### What you need to do
Repeat the records below exactly, beginning at the first line and finishing with the line that contains "yellow bucket: 5 -> 3".

### Extracted data entries
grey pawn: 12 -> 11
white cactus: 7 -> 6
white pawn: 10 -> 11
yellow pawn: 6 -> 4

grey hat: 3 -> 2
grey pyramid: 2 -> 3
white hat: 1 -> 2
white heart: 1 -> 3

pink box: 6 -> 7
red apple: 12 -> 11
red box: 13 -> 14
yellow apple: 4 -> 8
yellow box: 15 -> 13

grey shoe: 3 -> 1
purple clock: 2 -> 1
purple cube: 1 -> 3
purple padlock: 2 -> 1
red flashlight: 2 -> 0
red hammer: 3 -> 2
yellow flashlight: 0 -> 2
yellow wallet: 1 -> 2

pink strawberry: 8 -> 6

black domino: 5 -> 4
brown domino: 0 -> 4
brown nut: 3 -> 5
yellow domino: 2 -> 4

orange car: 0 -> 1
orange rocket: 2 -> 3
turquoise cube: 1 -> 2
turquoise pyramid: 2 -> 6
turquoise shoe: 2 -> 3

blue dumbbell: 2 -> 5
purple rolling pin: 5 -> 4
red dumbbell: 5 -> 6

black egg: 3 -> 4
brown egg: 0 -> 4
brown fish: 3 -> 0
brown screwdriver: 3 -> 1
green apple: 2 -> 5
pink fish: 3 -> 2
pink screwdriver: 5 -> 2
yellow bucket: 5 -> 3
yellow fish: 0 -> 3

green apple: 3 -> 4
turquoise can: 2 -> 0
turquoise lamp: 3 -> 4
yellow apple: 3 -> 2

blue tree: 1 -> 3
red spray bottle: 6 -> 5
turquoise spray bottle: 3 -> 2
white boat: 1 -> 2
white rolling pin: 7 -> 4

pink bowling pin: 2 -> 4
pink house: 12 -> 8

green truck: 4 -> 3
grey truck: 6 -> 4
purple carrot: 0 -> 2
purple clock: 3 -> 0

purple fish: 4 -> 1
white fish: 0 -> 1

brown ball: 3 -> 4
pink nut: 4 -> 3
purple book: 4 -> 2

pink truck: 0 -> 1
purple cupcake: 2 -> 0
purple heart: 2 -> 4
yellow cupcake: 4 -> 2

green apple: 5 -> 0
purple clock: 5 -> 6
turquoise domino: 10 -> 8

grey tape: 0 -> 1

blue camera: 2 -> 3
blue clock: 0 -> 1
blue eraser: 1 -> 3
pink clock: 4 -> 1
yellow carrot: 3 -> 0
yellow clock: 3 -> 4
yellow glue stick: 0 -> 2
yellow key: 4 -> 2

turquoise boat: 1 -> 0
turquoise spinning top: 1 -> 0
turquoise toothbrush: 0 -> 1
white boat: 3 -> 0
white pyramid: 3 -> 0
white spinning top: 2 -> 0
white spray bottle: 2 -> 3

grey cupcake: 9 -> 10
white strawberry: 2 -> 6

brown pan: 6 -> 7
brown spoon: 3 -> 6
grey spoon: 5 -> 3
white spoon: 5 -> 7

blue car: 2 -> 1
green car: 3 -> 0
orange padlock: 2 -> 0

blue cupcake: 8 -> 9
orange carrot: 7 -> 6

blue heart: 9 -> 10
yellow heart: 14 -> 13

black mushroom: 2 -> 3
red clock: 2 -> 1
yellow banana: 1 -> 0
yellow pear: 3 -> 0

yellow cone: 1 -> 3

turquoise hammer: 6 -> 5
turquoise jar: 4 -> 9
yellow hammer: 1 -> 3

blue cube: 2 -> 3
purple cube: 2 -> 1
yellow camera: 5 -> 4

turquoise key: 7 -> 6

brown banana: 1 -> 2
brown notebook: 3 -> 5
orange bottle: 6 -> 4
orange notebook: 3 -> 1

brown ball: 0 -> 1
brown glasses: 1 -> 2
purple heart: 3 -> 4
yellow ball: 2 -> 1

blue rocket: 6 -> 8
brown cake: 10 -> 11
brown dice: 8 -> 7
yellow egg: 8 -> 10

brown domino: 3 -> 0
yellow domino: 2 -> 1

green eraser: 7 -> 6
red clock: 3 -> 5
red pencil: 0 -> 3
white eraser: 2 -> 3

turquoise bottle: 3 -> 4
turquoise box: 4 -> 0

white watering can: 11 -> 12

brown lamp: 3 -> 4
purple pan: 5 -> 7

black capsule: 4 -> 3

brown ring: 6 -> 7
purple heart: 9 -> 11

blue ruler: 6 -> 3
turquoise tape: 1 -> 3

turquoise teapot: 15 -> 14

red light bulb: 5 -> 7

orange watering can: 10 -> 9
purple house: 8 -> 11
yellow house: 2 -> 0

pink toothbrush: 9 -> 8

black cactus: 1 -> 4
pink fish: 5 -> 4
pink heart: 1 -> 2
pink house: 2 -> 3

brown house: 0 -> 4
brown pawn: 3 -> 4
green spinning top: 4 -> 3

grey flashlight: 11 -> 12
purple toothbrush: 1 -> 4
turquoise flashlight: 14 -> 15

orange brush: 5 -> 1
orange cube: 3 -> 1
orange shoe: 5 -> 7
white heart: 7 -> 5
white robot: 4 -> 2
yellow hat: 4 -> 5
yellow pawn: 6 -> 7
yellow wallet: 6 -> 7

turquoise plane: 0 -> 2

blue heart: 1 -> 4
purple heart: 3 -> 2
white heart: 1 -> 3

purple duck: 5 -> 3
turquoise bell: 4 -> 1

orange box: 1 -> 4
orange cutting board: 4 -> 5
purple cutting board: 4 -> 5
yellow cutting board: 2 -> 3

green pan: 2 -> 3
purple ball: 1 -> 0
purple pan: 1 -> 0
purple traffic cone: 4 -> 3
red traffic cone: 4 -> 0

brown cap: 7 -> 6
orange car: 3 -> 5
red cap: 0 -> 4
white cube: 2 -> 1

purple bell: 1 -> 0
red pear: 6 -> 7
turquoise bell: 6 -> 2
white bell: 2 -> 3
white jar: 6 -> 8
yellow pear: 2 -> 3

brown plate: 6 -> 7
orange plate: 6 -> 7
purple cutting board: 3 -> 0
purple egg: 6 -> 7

### Response
grey pawn: 12 -> 11
white cactus: 7 -> 6
white pawn: 10 -> 11
yellow pawn: 6 -> 4

grey hat: 3 -> 2
grey pyramid: 2 -> 3
white hat: 1 -> 2
white heart: 1 -> 3

pink box: 6 -> 7
red apple: 12 -> 11
red box: 13 -> 14
yellow apple: 4 -> 8
yellow box: 15 -> 13

grey shoe: 3 -> 1
purple clock: 2 -> 1
purple cube: 1 -> 3
purple padlock: 2 -> 1
red flashlight: 2 -> 0
red hammer: 3 -> 2
yellow flashlight: 0 -> 2
yellow wallet: 1 -> 2

pink strawberry: 8 -> 6

black domino: 5 -> 4
brown domino: 0 -> 4
brown nut: 3 -> 5
yellow domino: 2 -> 4

orange car: 0 -> 1
orange rocket: 2 -> 3
turquoise cube: 1 -> 2
turquoise pyramid: 2 -> 6
turquoise shoe: 2 -> 3

blue dumbbell: 2 -> 5
purple rolling pin: 5 -> 4
red dumbbell: 5 -> 6

black egg: 3 -> 4
brown egg: 0 -> 4
brown fish: 3 -> 0
brown screwdriver: 3 -> 1
green apple: 2 -> 5
pink fish: 3 -> 2
pink screwdriver: 5 -> 2
yellow bucket: 5 -> 3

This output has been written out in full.